◆ WHAT IS EXPECTED: Copy the data that appears below exactly. Drop the pictures.

*** LISTED RECORDS Section Begins ***

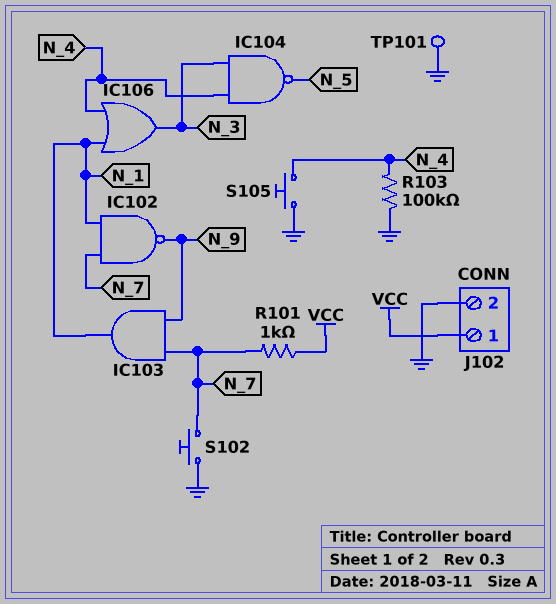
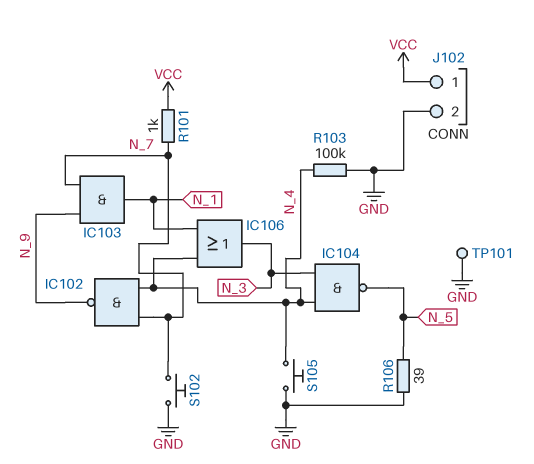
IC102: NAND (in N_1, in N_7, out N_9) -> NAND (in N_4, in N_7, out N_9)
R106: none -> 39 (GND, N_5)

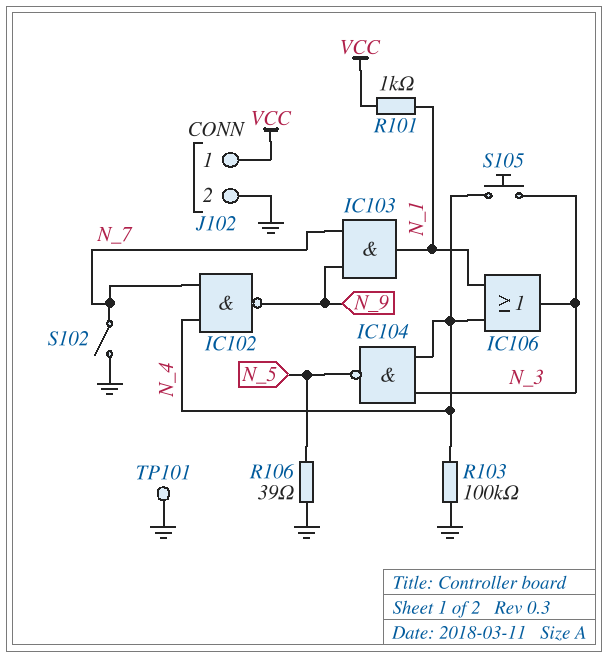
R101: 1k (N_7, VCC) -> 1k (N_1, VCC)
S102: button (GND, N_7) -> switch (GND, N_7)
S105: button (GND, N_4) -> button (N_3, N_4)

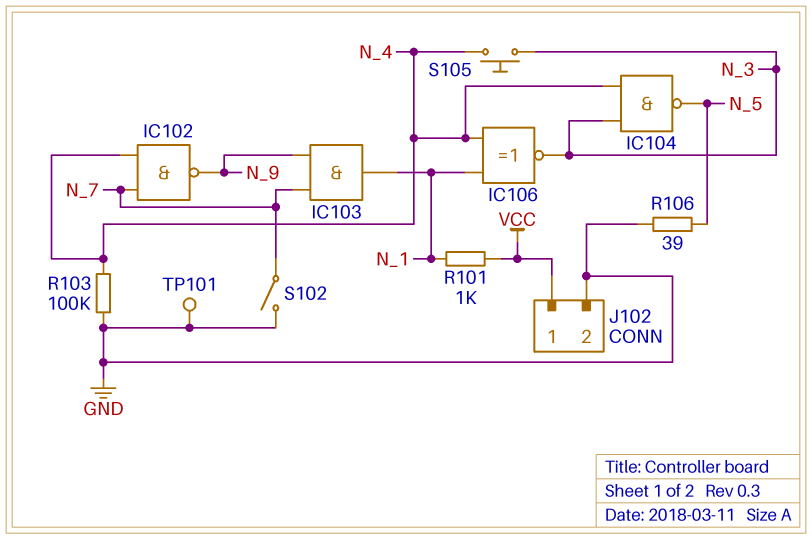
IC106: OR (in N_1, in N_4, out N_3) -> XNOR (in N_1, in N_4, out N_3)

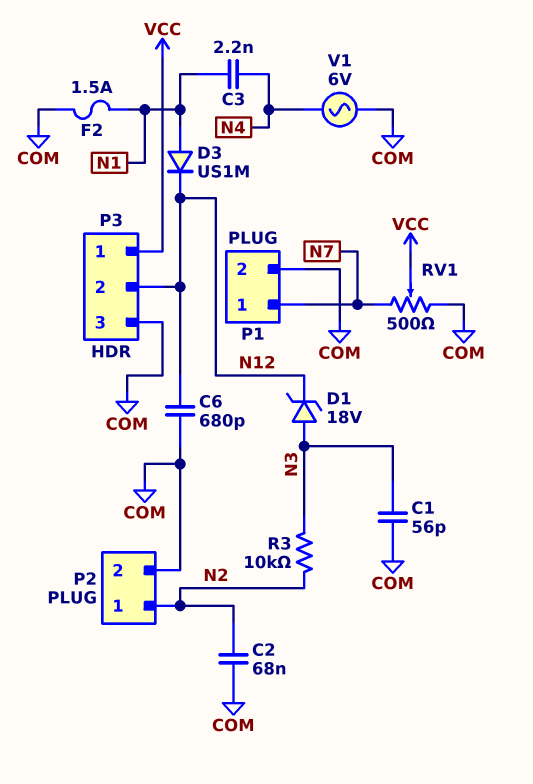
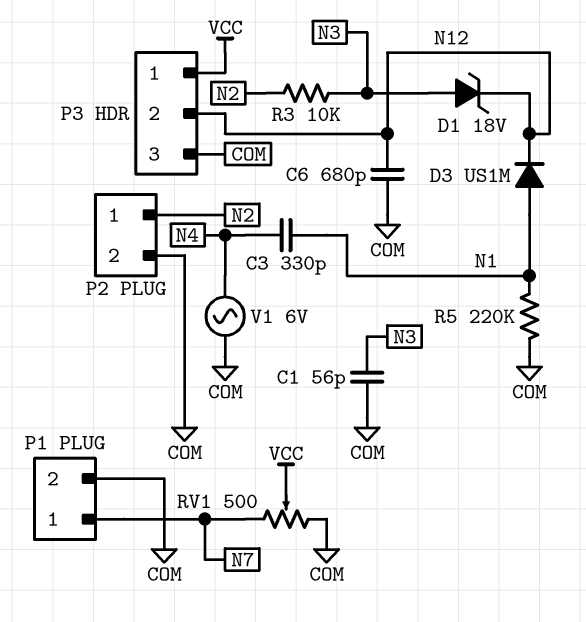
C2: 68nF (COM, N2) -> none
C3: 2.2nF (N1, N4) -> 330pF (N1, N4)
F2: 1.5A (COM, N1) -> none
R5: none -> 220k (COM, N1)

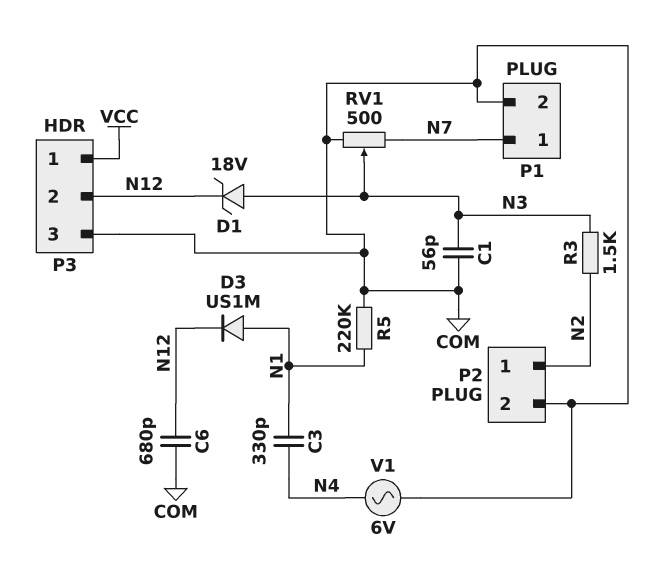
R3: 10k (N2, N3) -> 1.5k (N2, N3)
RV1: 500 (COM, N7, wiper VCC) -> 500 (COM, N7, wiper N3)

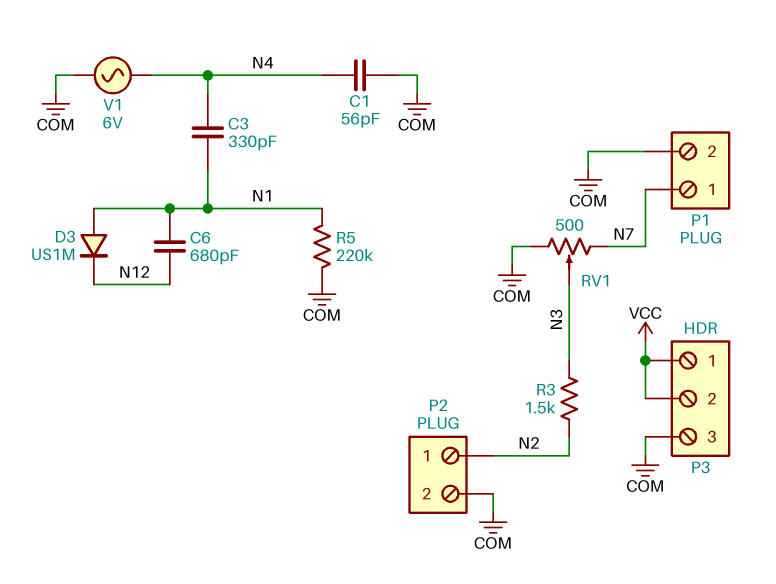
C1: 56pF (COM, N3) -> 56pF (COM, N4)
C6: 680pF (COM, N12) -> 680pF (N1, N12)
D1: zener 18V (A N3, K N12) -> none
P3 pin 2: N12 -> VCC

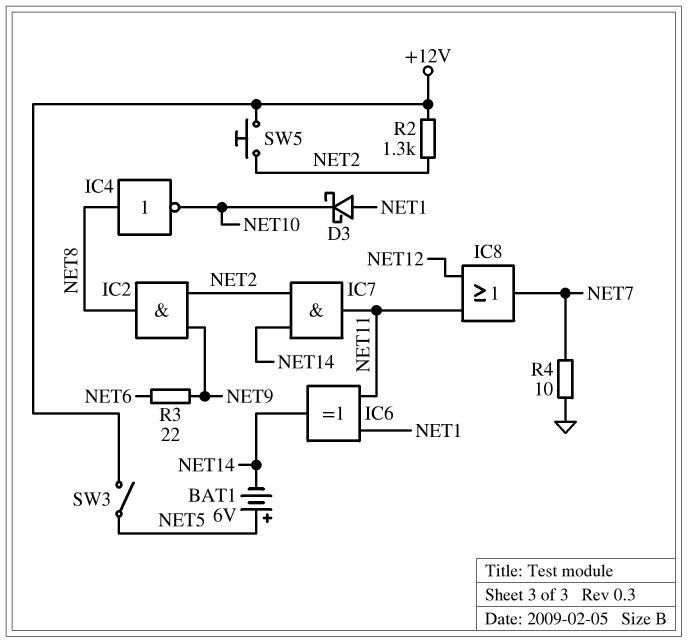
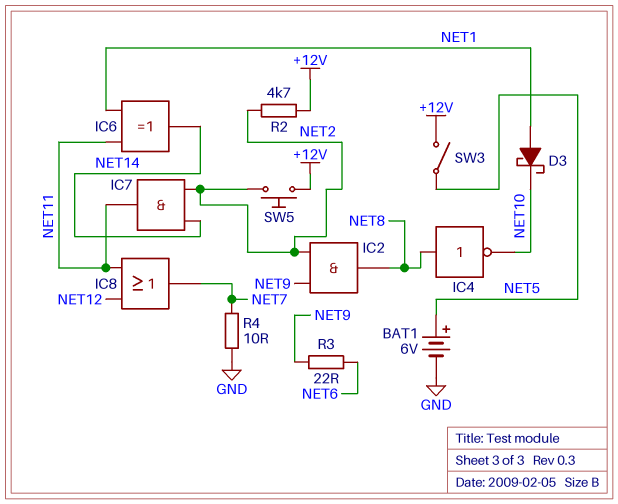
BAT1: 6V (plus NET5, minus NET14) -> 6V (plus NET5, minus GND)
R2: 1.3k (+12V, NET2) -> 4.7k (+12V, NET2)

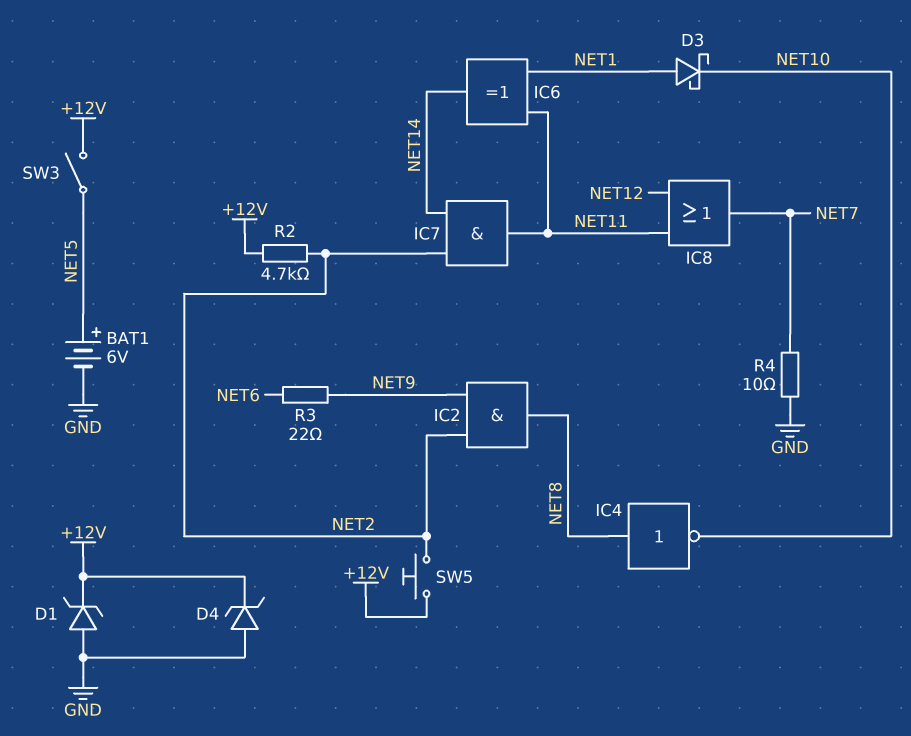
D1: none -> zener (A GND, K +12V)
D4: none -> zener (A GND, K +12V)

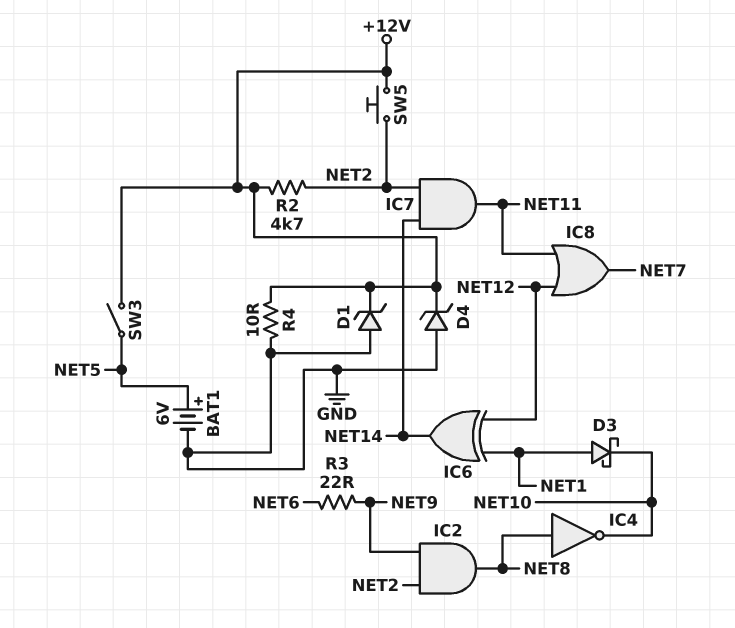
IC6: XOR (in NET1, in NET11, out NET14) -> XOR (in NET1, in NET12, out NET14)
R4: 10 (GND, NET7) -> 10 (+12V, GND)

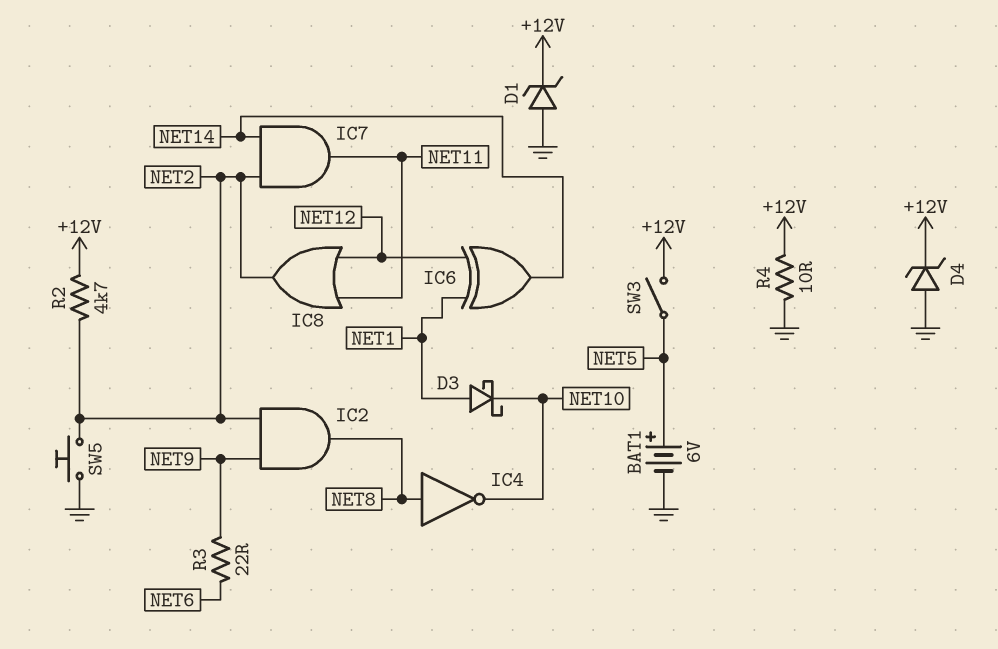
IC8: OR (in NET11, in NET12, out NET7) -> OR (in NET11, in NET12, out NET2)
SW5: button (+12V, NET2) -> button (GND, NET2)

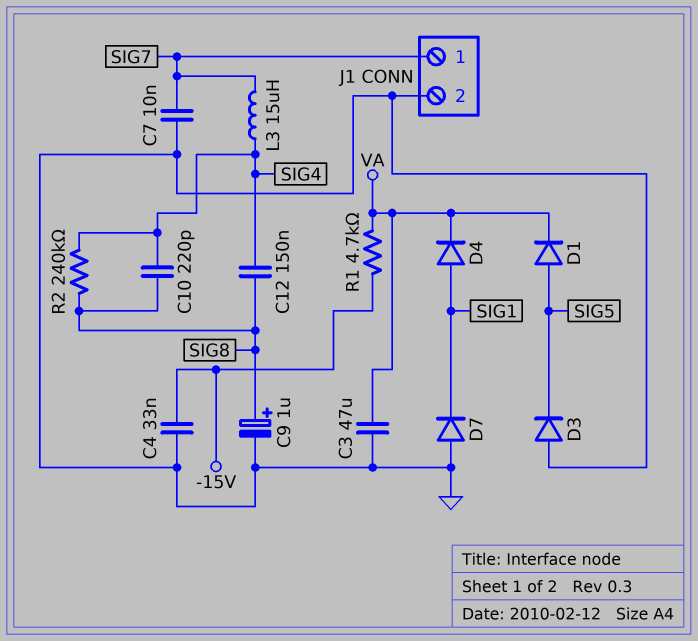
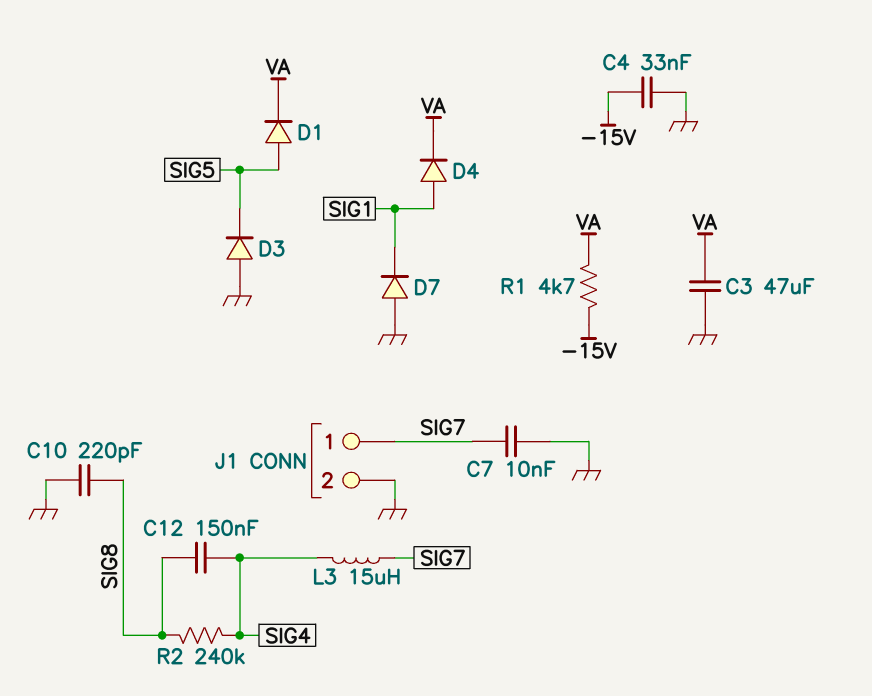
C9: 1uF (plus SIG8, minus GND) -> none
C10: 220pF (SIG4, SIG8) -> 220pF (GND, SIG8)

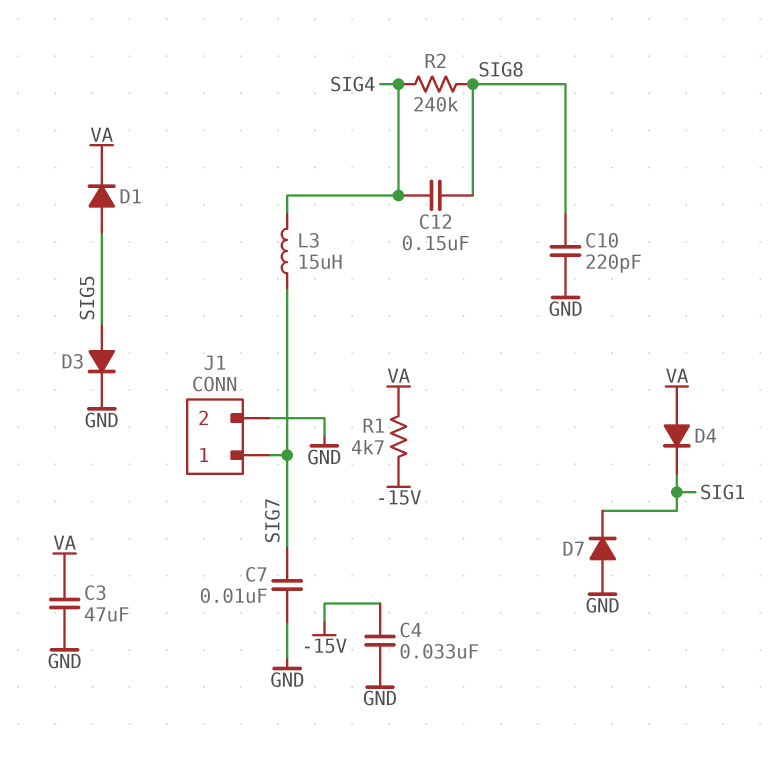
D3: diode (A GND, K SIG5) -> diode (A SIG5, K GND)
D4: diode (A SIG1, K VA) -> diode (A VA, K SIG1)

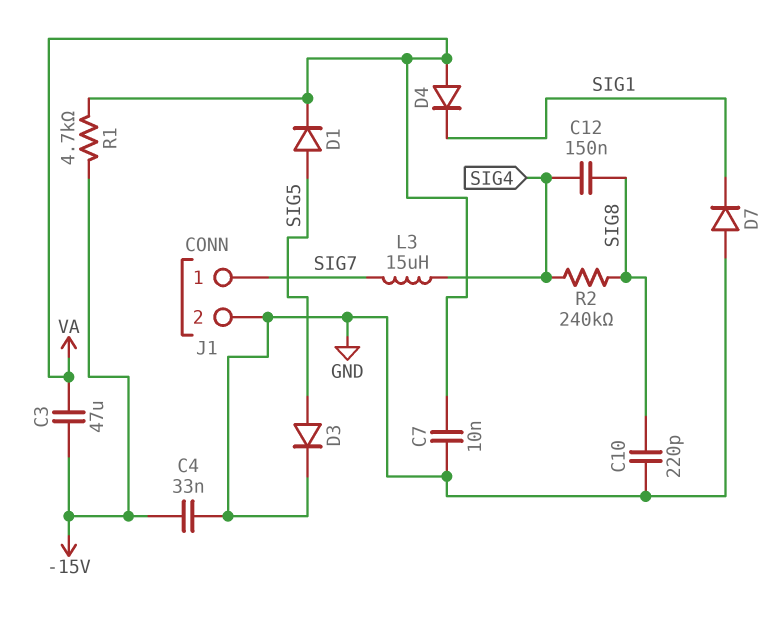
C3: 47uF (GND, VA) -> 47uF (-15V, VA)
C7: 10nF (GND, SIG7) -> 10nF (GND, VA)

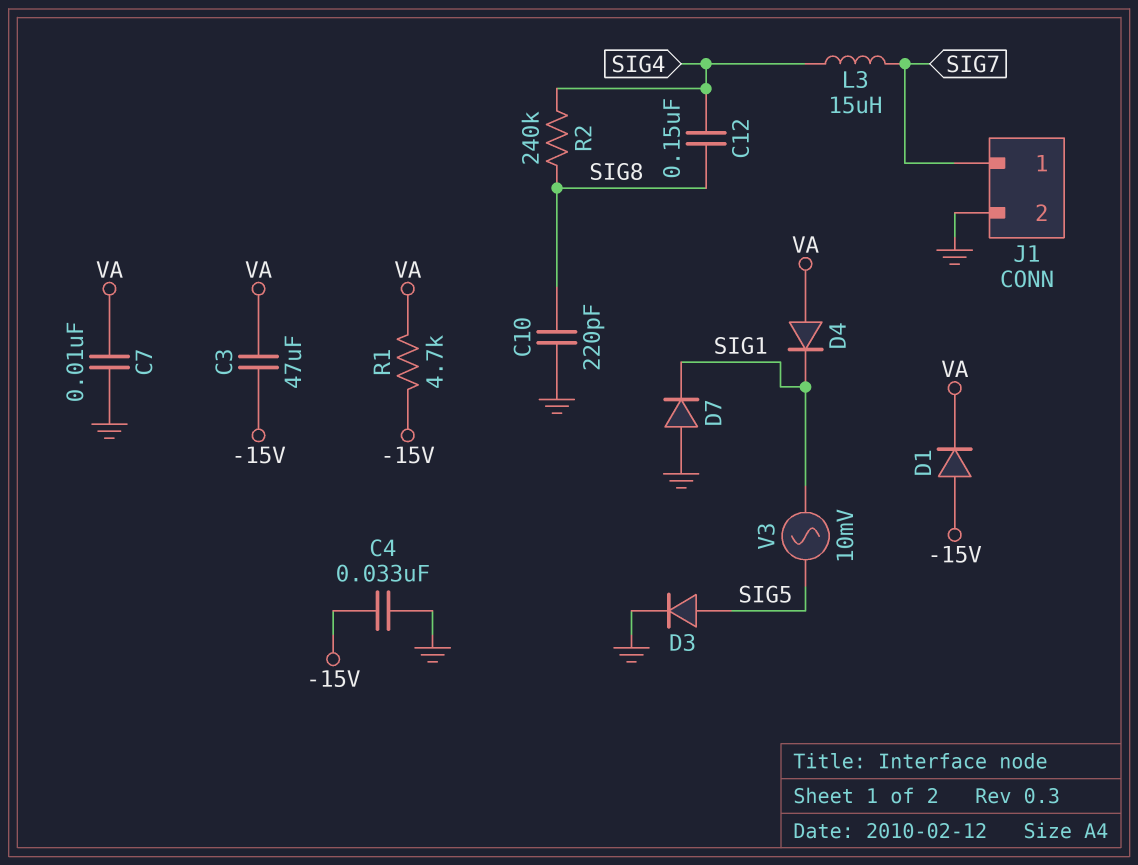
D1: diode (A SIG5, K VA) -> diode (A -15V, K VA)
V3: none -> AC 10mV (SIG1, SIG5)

*** LISTED RECORDS Section Ends ***

◆ EXPECTED OUTPUT:
IC102: NAND (in N_1, in N_7, out N_9) -> NAND (in N_4, in N_7, out N_9)
R106: none -> 39 (GND, N_5)

R101: 1k (N_7, VCC) -> 1k (N_1, VCC)
S102: button (GND, N_7) -> switch (GND, N_7)
S105: button (GND, N_4) -> button (N_3, N_4)

IC106: OR (in N_1, in N_4, out N_3) -> XNOR (in N_1, in N_4, out N_3)

C2: 68nF (COM, N2) -> none
C3: 2.2nF (N1, N4) -> 330pF (N1, N4)
F2: 1.5A (COM, N1) -> none
R5: none -> 220k (COM, N1)

R3: 10k (N2, N3) -> 1.5k (N2, N3)
RV1: 500 (COM, N7, wiper VCC) -> 500 (COM, N7, wiper N3)

C1: 56pF (COM, N3) -> 56pF (COM, N4)
C6: 680pF (COM, N12) -> 680pF (N1, N12)
D1: zener 18V (A N3, K N12) -> none
P3 pin 2: N12 -> VCC

BAT1: 6V (plus NET5, minus NET14) -> 6V (plus NET5, minus GND)
R2: 1.3k (+12V, NET2) -> 4.7k (+12V, NET2)

D1: none -> zener (A GND, K +12V)
D4: none -> zener (A GND, K +12V)

IC6: XOR (in NET1, in NET11, out NET14) -> XOR (in NET1, in NET12, out NET14)
R4: 10 (GND, NET7) -> 10 (+12V, GND)

IC8: OR (in NET11, in NET12, out NET7) -> OR (in NET11, in NET12, out NET2)
SW5: button (+12V, NET2) -> button (GND, NET2)

C9: 1uF (plus SIG8, minus GND) -> none
C10: 220pF (SIG4, SIG8) -> 220pF (GND, SIG8)

D3: diode (A GND, K SIG5) -> diode (A SIG5, K GND)
D4: diode (A SIG1, K VA) -> diode (A VA, K SIG1)

C3: 47uF (GND, VA) -> 47uF (-15V, VA)
C7: 10nF (GND, SIG7) -> 10nF (GND, VA)

D1: diode (A SIG5, K VA) -> diode (A -15V, K VA)
V3: none -> AC 10mV (SIG1, SIG5)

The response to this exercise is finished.